Take the lines from the beginning of the data below through the line holding "DIGITS: TM1650 -> TM1637" and return exactly those.

Provided records:
----------------------------------------

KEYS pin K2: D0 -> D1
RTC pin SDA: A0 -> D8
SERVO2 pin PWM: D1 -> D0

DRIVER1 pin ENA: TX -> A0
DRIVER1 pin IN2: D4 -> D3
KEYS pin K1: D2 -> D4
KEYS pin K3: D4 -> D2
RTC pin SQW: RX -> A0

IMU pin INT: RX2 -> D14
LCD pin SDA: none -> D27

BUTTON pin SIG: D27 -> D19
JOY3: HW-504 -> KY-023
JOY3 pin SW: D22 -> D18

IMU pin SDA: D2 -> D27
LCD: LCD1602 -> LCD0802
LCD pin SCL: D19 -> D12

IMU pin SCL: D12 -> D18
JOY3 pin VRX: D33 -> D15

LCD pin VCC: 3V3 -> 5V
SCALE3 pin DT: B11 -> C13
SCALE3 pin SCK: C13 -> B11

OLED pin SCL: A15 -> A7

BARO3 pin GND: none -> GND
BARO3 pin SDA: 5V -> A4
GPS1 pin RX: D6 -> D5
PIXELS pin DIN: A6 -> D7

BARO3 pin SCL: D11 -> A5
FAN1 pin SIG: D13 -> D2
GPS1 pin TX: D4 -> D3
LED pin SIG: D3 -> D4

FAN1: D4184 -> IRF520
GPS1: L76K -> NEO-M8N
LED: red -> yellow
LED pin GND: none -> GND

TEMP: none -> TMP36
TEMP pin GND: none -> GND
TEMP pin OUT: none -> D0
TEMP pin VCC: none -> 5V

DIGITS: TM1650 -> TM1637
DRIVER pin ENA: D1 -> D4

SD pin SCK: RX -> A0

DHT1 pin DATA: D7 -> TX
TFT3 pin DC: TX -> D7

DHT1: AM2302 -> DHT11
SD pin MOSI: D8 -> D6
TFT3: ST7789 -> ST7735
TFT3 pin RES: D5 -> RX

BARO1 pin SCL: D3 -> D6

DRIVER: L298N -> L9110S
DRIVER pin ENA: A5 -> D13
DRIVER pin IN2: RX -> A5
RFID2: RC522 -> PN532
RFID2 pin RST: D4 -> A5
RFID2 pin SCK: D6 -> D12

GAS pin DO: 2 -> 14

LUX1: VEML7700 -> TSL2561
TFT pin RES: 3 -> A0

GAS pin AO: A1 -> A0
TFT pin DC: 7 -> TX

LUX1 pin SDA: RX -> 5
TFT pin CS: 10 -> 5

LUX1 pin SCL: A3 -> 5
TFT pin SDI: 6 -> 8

----------------------------------------

Answer section:
KEYS pin K2: D0 -> D1
RTC pin SDA: A0 -> D8
SERVO2 pin PWM: D1 -> D0

DRIVER1 pin ENA: TX -> A0
DRIVER1 pin IN2: D4 -> D3
KEYS pin K1: D2 -> D4
KEYS pin K3: D4 -> D2
RTC pin SQW: RX -> A0

IMU pin INT: RX2 -> D14
LCD pin SDA: none -> D27

BUTTON pin SIG: D27 -> D19
JOY3: HW-504 -> KY-023
JOY3 pin SW: D22 -> D18

IMU pin SDA: D2 -> D27
LCD: LCD1602 -> LCD0802
LCD pin SCL: D19 -> D12

IMU pin SCL: D12 -> D18
JOY3 pin VRX: D33 -> D15

LCD pin VCC: 3V3 -> 5V
SCALE3 pin DT: B11 -> C13
SCALE3 pin SCK: C13 -> B11

OLED pin SCL: A15 -> A7

BARO3 pin GND: none -> GND
BARO3 pin SDA: 5V -> A4
GPS1 pin RX: D6 -> D5
PIXELS pin DIN: A6 -> D7

BARO3 pin SCL: D11 -> A5
FAN1 pin SIG: D13 -> D2
GPS1 pin TX: D4 -> D3
LED pin SIG: D3 -> D4

FAN1: D4184 -> IRF520
GPS1: L76K -> NEO-M8N
LED: red -> yellow
LED pin GND: none -> GND

TEMP: none -> TMP36
TEMP pin GND: none -> GND
TEMP pin OUT: none -> D0
TEMP pin VCC: none -> 5V

DIGITS: TM1650 -> TM1637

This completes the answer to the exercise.